[Begin DATA EXTRACT]
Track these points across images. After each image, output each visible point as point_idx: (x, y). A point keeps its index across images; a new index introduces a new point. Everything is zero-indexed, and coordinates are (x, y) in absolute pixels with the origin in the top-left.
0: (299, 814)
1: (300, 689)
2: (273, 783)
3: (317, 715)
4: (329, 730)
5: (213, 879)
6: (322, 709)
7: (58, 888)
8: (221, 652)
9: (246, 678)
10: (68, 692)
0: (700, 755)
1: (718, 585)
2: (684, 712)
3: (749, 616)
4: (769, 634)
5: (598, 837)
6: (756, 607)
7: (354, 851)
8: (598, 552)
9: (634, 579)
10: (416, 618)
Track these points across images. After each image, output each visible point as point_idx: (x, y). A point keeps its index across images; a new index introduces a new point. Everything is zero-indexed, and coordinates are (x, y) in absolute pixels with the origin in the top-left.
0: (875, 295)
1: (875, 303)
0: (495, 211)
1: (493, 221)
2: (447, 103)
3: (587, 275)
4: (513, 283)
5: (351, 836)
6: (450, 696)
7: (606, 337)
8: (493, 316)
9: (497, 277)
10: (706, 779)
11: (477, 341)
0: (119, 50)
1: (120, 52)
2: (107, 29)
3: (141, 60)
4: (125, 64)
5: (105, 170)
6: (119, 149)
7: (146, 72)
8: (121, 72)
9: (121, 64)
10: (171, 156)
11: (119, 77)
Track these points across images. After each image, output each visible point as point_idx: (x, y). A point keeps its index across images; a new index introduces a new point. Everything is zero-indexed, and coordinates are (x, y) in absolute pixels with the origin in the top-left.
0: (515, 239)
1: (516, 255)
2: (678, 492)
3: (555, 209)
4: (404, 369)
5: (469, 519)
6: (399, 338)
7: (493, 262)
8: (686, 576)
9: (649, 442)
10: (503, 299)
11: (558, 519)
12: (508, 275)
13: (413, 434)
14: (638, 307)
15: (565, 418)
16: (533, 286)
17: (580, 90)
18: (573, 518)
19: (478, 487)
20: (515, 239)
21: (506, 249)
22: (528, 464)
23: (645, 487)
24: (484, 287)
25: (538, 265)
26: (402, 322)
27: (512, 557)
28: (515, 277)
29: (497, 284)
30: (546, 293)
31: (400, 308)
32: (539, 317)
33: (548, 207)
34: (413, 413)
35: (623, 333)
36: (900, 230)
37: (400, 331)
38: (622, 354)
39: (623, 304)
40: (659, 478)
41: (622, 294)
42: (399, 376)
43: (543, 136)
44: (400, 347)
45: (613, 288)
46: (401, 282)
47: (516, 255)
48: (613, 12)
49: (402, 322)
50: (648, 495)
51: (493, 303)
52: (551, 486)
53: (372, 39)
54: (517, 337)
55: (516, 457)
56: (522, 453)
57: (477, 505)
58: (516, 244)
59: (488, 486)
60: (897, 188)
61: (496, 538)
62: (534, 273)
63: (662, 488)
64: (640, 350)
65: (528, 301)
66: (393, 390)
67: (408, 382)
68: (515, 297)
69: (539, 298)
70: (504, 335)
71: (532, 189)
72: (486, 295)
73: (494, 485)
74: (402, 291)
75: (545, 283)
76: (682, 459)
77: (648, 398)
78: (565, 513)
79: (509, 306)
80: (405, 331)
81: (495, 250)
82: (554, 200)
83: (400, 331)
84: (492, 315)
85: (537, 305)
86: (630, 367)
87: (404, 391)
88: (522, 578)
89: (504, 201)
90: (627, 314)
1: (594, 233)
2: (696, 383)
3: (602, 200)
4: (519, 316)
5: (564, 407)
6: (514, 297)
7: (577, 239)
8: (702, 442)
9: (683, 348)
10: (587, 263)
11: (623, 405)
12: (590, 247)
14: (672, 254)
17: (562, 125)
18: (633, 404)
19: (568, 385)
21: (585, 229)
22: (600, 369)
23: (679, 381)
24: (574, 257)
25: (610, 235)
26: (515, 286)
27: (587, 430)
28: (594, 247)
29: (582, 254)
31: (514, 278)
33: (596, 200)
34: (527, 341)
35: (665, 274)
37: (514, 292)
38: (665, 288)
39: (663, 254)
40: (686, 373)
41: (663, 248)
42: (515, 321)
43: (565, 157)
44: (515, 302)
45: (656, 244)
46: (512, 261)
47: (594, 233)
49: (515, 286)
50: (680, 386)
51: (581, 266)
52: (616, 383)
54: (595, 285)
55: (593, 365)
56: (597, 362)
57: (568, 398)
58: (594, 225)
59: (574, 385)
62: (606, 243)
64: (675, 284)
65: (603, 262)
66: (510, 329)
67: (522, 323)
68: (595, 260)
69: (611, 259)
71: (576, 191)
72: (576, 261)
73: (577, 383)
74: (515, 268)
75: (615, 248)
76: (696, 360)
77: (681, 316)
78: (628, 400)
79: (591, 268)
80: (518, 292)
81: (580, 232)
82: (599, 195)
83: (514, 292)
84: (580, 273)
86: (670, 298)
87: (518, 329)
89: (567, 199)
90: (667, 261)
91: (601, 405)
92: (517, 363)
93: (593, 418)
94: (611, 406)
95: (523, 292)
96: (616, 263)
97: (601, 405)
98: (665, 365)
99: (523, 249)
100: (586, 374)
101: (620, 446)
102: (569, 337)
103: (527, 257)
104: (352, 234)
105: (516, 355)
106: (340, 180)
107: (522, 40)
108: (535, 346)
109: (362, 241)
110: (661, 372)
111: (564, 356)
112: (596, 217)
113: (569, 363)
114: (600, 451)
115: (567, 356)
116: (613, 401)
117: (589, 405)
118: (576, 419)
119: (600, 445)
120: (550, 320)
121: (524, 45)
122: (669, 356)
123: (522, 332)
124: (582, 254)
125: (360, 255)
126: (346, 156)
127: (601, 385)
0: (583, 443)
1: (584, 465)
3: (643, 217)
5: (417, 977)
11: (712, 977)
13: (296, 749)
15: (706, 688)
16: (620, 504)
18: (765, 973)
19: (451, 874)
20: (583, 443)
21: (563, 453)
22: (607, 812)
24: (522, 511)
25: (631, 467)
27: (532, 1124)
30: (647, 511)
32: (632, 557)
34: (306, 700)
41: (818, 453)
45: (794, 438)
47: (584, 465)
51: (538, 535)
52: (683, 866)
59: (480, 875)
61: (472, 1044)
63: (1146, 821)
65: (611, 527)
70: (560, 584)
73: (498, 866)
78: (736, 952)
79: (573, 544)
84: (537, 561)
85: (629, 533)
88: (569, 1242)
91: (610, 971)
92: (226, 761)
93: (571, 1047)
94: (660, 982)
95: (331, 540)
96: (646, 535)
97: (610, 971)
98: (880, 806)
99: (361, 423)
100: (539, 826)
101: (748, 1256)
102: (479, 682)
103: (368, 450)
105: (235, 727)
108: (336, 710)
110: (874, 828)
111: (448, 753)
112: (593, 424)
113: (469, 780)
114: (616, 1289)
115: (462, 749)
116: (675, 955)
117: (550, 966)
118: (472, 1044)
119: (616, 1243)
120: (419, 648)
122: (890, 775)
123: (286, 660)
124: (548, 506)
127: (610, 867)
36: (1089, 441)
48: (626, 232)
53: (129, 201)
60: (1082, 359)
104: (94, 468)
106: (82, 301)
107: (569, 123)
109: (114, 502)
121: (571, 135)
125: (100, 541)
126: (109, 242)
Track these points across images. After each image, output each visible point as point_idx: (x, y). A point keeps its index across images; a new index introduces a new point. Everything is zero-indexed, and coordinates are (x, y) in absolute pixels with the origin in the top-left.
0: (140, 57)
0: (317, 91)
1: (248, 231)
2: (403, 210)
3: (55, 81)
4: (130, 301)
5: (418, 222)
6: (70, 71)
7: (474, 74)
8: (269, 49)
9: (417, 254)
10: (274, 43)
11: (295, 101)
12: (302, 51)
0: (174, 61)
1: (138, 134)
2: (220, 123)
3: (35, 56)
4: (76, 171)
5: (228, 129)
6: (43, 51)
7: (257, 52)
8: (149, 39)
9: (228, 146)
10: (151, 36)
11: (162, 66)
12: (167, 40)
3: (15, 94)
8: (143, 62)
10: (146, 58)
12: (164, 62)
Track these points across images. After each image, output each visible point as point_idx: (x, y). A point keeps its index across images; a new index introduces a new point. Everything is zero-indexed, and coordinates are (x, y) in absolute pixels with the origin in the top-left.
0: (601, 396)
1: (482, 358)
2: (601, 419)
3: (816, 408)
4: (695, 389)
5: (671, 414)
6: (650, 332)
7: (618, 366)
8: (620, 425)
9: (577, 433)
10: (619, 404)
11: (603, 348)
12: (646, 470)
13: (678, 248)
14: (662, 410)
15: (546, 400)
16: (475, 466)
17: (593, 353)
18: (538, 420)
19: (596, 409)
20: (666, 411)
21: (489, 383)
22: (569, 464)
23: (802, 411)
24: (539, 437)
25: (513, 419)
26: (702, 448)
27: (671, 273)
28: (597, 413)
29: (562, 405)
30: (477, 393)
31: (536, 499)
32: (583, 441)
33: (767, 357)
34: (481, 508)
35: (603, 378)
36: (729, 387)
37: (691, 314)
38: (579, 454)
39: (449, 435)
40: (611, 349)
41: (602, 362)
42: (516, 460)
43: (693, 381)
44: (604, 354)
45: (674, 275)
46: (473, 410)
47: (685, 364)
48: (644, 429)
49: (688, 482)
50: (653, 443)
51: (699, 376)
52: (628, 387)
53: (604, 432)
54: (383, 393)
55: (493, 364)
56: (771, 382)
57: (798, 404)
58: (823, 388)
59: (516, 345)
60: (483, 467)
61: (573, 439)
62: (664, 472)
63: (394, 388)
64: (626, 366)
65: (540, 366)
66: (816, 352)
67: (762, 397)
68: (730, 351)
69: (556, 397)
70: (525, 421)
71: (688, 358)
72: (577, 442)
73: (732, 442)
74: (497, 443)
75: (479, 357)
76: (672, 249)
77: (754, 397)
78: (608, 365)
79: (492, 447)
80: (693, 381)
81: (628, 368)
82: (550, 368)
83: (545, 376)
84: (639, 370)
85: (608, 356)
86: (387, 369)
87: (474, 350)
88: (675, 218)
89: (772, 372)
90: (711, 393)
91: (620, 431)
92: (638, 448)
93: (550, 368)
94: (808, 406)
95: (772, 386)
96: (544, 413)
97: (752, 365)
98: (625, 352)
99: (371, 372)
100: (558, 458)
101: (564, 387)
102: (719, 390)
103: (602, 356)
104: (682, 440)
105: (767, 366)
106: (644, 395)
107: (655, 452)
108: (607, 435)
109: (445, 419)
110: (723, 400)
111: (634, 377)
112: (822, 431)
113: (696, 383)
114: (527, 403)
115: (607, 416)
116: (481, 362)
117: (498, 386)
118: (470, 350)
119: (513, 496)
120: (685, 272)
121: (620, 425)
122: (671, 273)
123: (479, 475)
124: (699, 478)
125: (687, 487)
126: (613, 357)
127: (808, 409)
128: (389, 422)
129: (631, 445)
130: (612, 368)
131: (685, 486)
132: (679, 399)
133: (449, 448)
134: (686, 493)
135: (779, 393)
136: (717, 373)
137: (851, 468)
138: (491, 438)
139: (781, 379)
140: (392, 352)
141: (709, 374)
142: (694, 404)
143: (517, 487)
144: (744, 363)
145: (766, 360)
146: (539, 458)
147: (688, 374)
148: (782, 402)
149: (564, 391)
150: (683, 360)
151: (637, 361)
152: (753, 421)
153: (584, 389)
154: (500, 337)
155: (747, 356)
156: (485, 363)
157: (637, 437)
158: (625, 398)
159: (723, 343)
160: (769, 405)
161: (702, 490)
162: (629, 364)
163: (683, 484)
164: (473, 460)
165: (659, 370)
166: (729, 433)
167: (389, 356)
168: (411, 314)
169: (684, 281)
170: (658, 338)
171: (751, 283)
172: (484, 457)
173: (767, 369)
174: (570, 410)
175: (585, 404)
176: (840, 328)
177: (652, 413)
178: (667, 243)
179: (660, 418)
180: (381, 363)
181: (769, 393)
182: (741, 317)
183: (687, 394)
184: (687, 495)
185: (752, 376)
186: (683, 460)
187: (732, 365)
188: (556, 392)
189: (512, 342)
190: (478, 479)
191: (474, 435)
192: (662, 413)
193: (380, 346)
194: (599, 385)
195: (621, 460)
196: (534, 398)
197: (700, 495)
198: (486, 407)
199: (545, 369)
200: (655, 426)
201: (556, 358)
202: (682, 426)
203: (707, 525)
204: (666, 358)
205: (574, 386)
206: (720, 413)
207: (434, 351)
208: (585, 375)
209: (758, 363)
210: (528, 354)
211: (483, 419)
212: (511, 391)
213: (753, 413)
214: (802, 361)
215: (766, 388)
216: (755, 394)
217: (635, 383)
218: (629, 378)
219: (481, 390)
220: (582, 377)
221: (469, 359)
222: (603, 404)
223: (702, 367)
[End DATA EXTRACT]
▶ [WORK TO DO]:
Reproduce the data verbatim, starting at the line containing "1: (248, 231)" and ending after the line containing "12: (164, 62)".

▶ [FINISHED EXERCISE]:
1: (248, 231)
2: (403, 210)
3: (55, 81)
4: (130, 301)
5: (418, 222)
6: (70, 71)
7: (474, 74)
8: (269, 49)
9: (417, 254)
10: (274, 43)
11: (295, 101)
12: (302, 51)
0: (174, 61)
1: (138, 134)
2: (220, 123)
3: (35, 56)
4: (76, 171)
5: (228, 129)
6: (43, 51)
7: (257, 52)
8: (149, 39)
9: (228, 146)
10: (151, 36)
11: (162, 66)
12: (167, 40)
3: (15, 94)
8: (143, 62)
10: (146, 58)
12: (164, 62)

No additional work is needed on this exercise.